AIM OF THE TASK: Return, exactly and in full, the lines of the records below starting at the one with "(577, 254) = (621, 233): red" and ending at the one with "(888, 300) = (695, 458): grey egg -> none", and no other lines.

EXERCISE DATA:
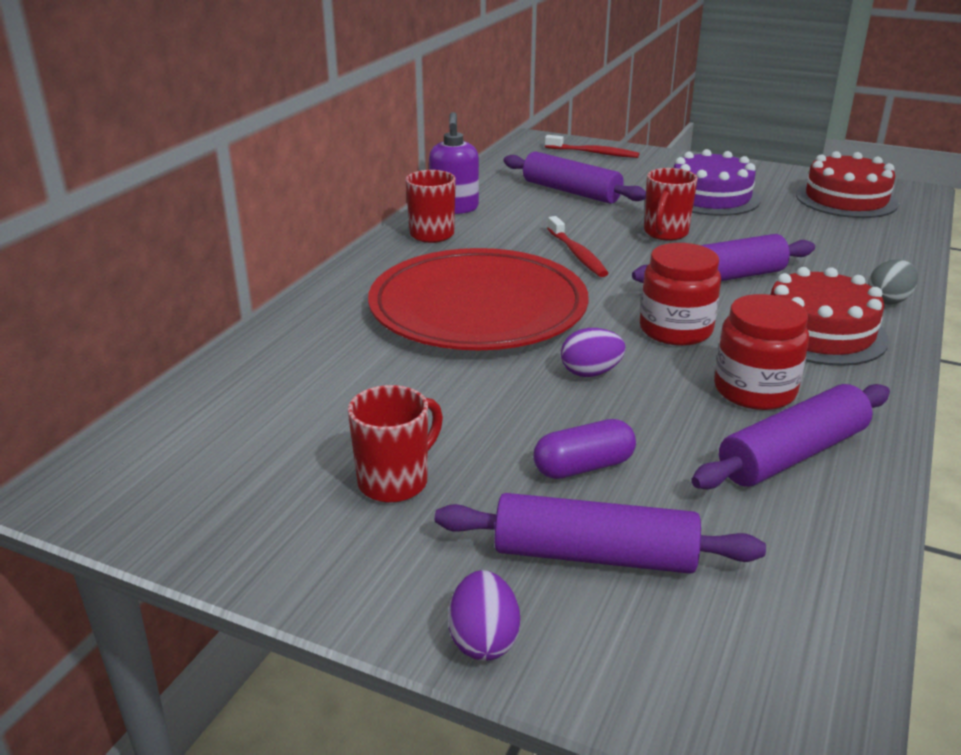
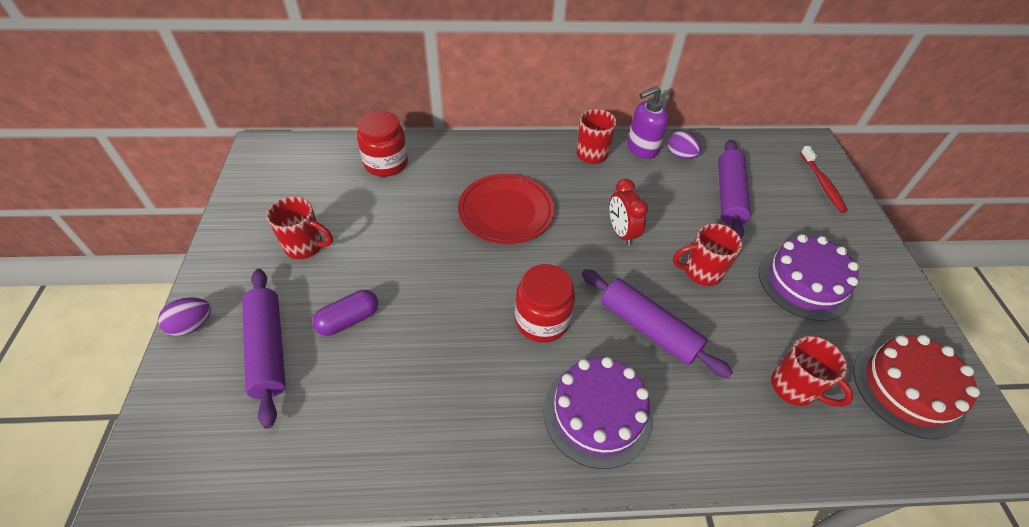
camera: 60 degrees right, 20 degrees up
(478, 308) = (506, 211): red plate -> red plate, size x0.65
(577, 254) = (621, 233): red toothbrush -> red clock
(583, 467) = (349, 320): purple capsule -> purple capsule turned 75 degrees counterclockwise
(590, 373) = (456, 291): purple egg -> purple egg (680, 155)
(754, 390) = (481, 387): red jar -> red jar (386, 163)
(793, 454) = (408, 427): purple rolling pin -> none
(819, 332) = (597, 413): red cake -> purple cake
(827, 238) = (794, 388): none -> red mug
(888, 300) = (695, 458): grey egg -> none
---
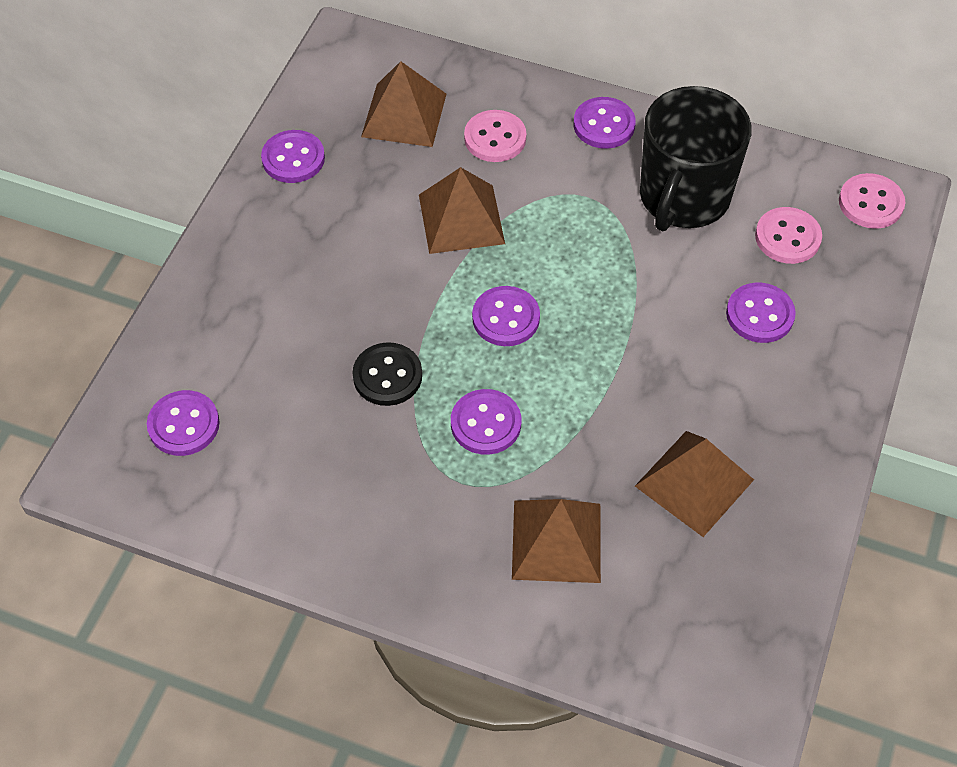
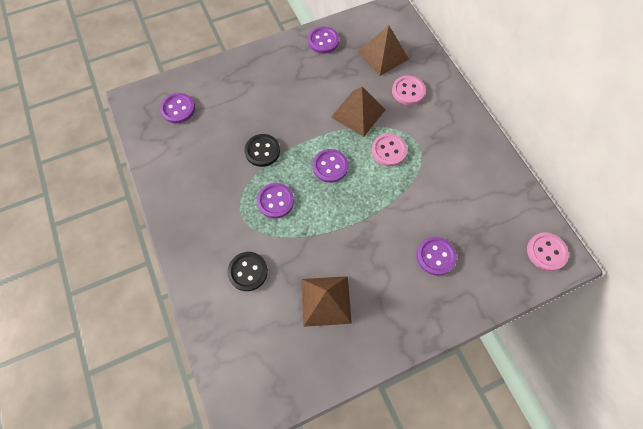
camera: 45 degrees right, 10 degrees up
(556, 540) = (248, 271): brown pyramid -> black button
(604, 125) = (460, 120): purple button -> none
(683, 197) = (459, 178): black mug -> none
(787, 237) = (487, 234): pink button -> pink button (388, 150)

TASK OUTPUT:
(577, 254) = (621, 233): red toothbrush -> red clock
(583, 467) = (349, 320): purple capsule -> purple capsule turned 75 degrees counterclockwise
(590, 373) = (456, 291): purple egg -> purple egg (680, 155)
(754, 390) = (481, 387): red jar -> red jar (386, 163)
(793, 454) = (408, 427): purple rolling pin -> none
(819, 332) = (597, 413): red cake -> purple cake
(827, 238) = (794, 388): none -> red mug
(888, 300) = (695, 458): grey egg -> none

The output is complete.